-- Task goal --
In the records below, which lines include "star"? Copy them.

Materials provided: Begin

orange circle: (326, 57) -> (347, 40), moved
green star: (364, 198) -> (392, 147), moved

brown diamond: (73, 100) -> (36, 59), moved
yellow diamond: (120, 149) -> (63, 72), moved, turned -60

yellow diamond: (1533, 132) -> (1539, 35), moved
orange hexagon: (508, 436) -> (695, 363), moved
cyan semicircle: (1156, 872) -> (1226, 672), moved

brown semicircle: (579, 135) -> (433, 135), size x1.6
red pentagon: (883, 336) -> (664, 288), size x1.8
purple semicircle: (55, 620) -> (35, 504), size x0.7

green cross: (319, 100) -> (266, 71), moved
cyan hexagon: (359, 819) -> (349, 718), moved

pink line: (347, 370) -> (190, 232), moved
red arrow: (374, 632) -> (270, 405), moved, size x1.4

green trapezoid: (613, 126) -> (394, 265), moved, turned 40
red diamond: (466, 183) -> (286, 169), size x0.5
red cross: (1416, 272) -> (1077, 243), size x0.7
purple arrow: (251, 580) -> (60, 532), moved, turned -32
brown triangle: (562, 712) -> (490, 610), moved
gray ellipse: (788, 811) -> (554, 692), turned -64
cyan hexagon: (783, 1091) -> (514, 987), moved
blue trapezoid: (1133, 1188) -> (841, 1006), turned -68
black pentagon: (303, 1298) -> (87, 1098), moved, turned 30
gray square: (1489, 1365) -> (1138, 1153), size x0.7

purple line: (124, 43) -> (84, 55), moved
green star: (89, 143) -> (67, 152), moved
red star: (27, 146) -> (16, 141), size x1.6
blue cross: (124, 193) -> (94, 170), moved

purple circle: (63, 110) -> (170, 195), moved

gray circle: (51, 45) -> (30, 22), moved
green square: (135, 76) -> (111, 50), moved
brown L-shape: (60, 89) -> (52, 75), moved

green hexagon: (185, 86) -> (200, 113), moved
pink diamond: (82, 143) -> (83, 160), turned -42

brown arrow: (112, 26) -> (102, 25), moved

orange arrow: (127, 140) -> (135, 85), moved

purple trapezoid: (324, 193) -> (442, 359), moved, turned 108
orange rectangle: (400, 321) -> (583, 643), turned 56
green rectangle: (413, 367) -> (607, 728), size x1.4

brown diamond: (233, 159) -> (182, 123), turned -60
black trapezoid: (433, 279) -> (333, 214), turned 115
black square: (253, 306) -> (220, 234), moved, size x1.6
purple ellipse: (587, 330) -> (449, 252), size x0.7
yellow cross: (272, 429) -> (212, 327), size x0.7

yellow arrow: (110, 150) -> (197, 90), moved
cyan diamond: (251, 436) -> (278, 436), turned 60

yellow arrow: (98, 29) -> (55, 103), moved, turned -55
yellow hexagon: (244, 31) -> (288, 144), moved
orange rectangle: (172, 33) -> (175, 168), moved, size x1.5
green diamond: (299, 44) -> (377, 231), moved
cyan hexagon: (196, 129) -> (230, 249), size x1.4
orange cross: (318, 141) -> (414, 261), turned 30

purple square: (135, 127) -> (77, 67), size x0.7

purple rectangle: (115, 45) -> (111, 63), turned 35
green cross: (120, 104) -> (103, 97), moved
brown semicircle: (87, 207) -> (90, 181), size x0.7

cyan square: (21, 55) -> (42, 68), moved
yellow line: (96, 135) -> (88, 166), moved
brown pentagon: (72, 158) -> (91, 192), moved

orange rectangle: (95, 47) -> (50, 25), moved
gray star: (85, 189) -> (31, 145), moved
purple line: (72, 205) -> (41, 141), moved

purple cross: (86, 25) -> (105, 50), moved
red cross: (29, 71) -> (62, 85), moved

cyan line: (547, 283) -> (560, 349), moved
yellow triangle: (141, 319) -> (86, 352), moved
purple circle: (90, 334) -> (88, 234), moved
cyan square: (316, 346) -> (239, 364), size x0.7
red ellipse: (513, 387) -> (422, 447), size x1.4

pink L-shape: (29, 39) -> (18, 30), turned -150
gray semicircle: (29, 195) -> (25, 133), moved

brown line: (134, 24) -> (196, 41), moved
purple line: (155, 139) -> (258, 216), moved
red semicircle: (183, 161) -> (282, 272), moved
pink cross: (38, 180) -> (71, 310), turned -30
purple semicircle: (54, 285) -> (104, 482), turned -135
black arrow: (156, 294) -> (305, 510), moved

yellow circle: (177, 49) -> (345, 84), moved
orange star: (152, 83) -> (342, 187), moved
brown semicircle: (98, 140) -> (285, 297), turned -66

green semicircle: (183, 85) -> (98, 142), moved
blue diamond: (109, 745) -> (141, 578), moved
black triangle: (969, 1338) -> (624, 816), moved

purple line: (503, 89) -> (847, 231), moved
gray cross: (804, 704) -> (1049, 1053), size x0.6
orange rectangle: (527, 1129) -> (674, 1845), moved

Materials provided: End

-- Your response --
green star: (364, 198) -> (392, 147), moved
green star: (89, 143) -> (67, 152), moved
red star: (27, 146) -> (16, 141), size x1.6
gray star: (85, 189) -> (31, 145), moved
orange star: (152, 83) -> (342, 187), moved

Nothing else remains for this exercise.